* **WORK TO COMPLETE**: Look below for the line with "(304, 516) = (381, 110): black"; begin the copy there and stop after the line with "(586, 445) = (595, 476): black", keeping the text exact and the pictures out.

Segment Start: ENTRIES SHOWN

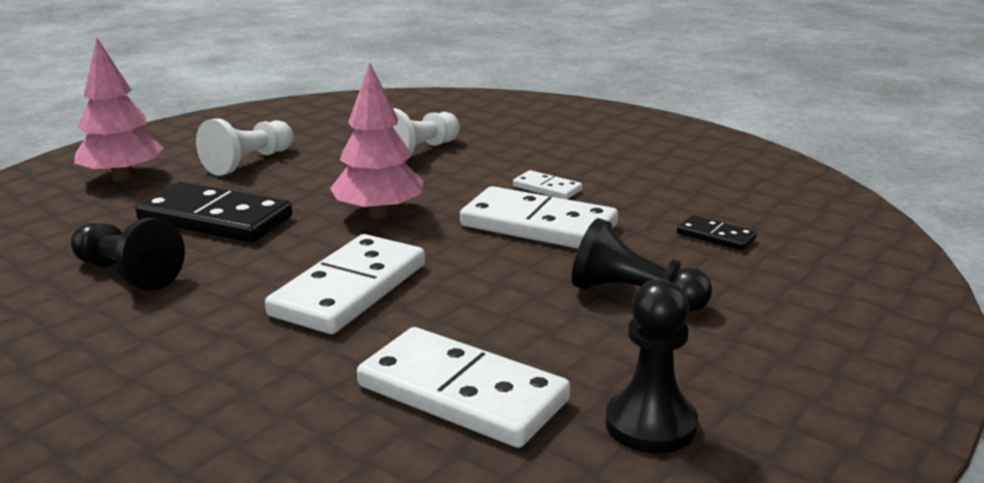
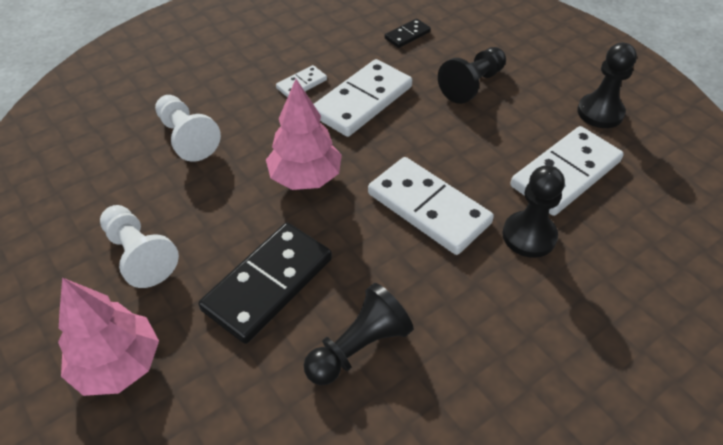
camera: 75 degrees left, 25 degrees up
(314, 368) = (529, 236): none -> black pawn

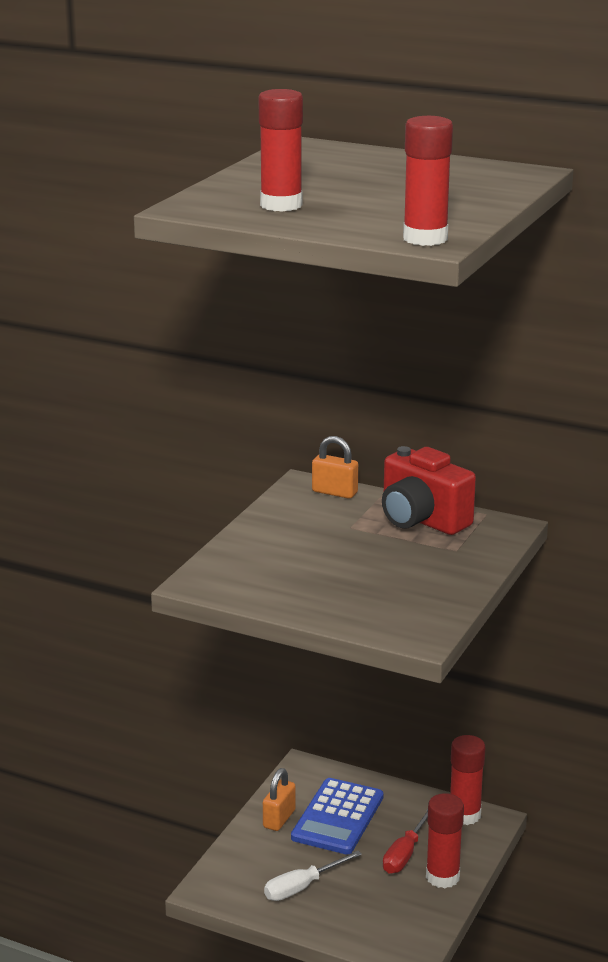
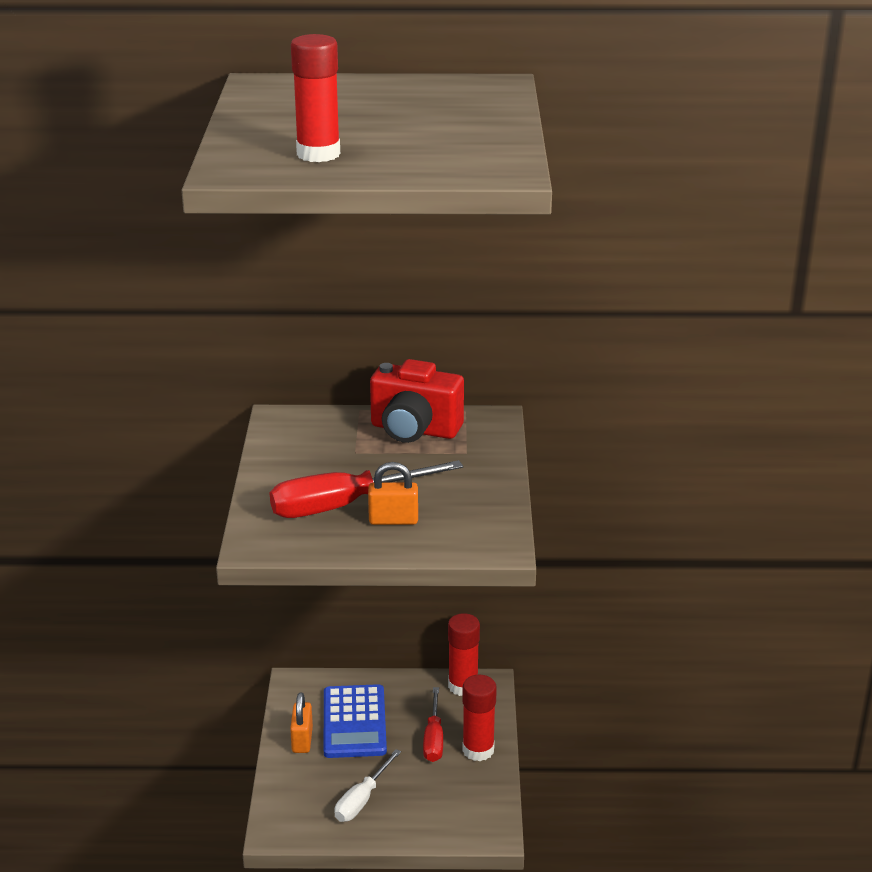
camera: 25 degrees left, 5 degrees up
(303, 569) = (344, 505): none -> red screwdriver
(334, 492) = (314, 420): orange padlock -> orange padlock (393, 520)
(425, 239) = (496, 170): red glue stick -> none

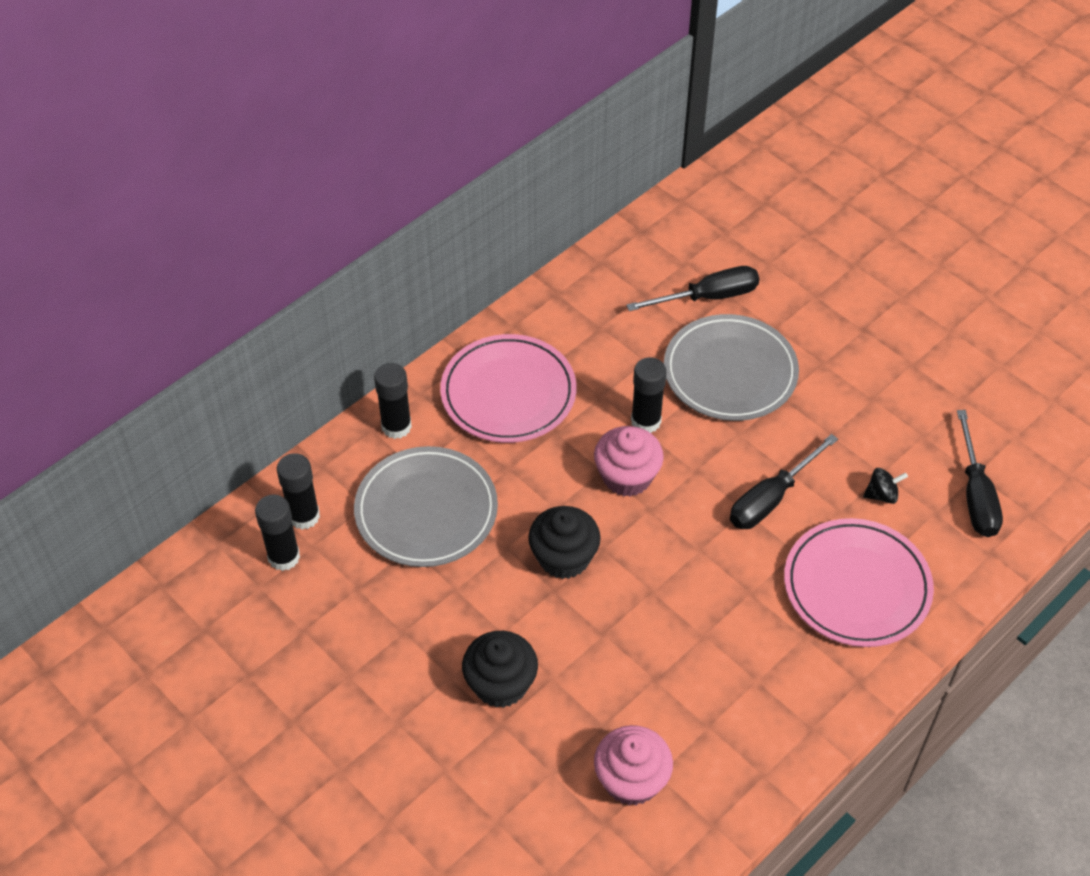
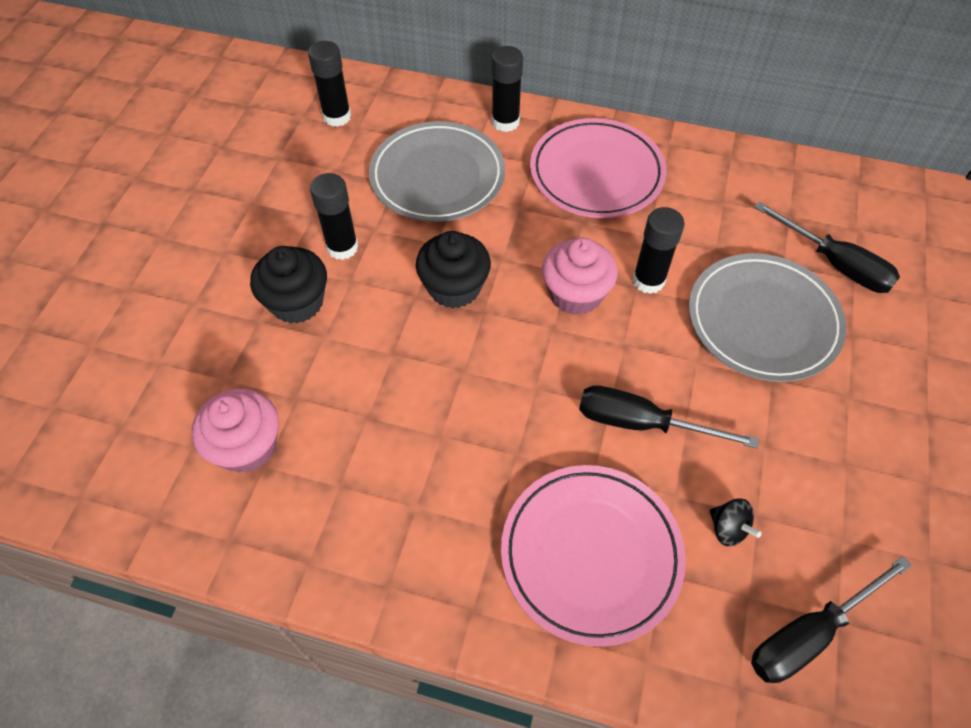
camera: 60 degrees right, 5 degrees up
(304, 516) = (381, 110): black glue stick -> black glue stick (342, 247)

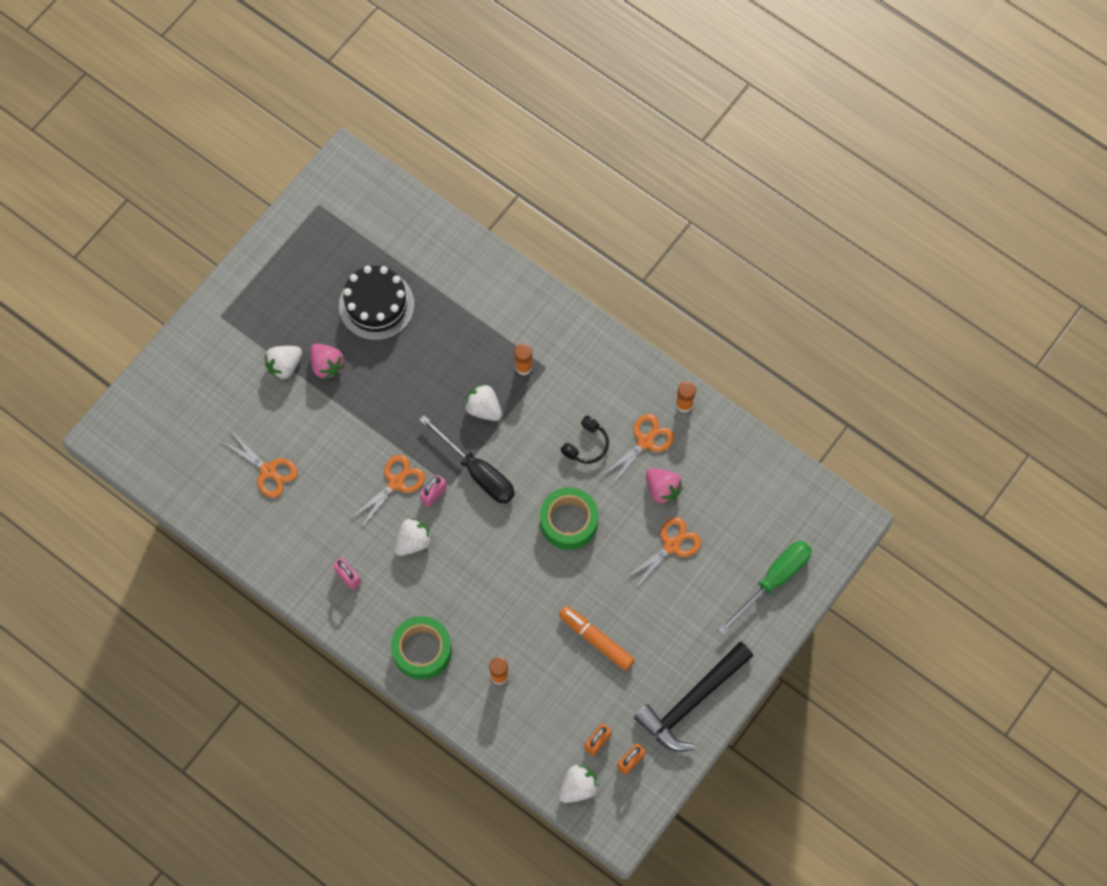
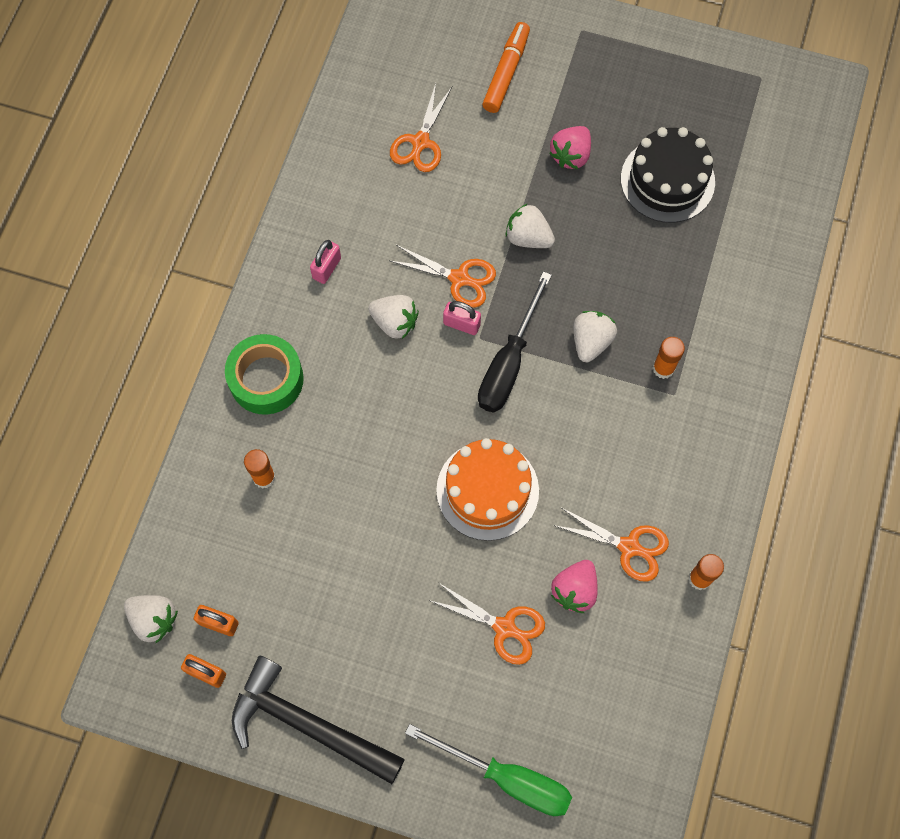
camera: 70 degrees right, 0 degrees up
(284, 366) = (551, 113): white strawberry -> white strawberry (528, 237)
(568, 521) = (487, 490): green tape -> orange cake
(586, 445) = (595, 476): black headphones -> none
(596, 639) = (348, 576): orange marker -> orange marker (506, 72)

Segment End: ENTRIES SHOWN

* **RESPONSE**:
(304, 516) = (381, 110): black glue stick -> black glue stick (342, 247)

camera: 70 degrees right, 0 degrees up
(284, 366) = (551, 113): white strawberry -> white strawberry (528, 237)
(568, 521) = (487, 490): green tape -> orange cake
(586, 445) = (595, 476): black headphones -> none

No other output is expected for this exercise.